**TRY IT**: In the records that come next, find every line with "camera". Return those lines.

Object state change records
BEGIN

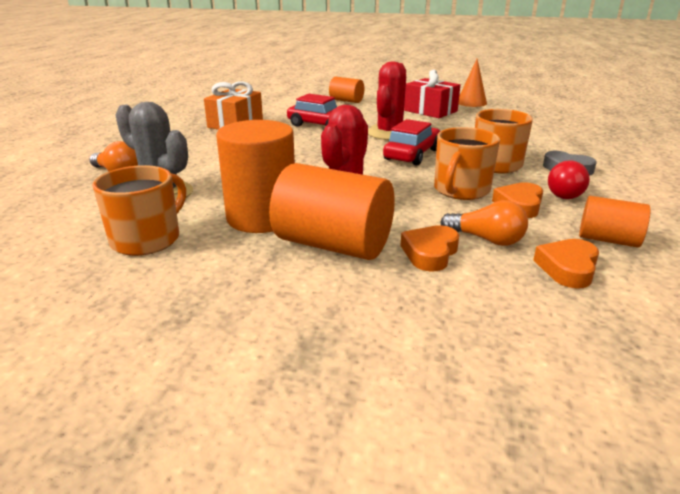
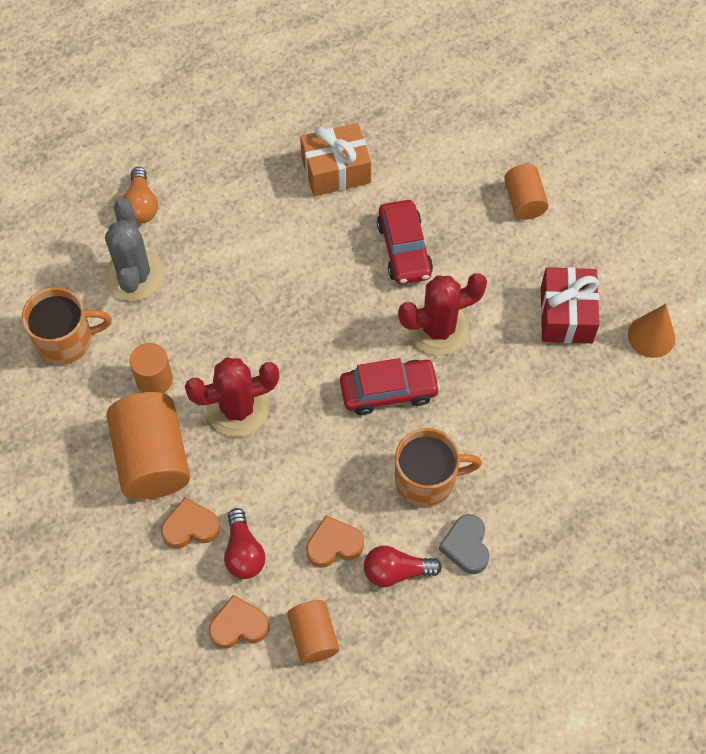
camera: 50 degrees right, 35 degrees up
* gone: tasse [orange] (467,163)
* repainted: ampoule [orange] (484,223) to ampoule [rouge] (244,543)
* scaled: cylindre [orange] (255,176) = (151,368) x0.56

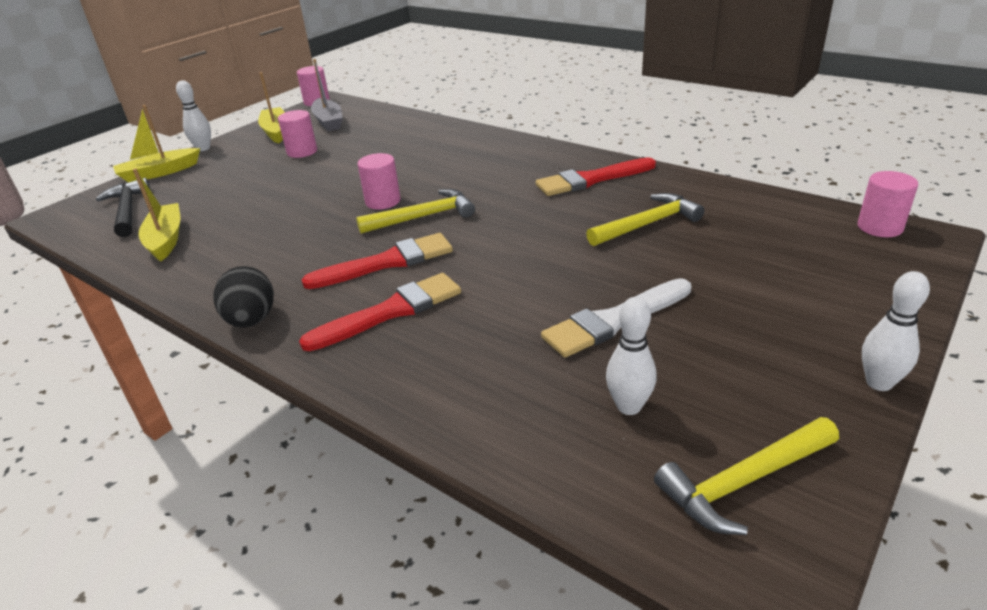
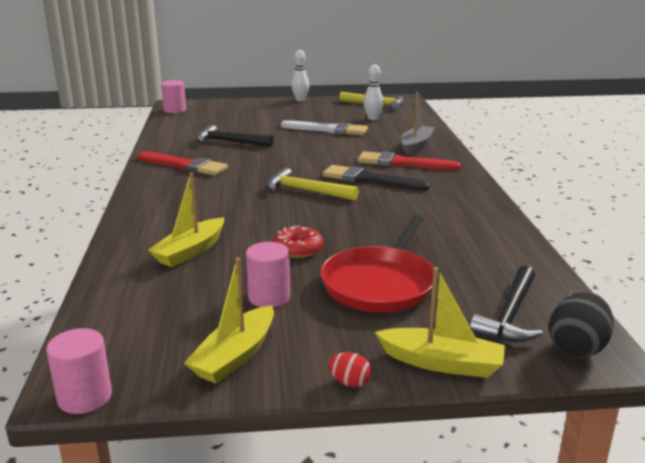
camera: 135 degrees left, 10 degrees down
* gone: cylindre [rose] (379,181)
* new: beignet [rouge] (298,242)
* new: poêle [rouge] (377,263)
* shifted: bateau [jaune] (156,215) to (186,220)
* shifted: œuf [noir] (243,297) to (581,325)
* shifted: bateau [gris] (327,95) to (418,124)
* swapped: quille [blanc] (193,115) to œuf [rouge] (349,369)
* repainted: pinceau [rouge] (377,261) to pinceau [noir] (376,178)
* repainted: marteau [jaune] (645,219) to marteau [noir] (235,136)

END

**SOLVED PROBLEM**:
camera: 50 degrees right, 35 degrees up
camera: 135 degrees left, 10 degrees down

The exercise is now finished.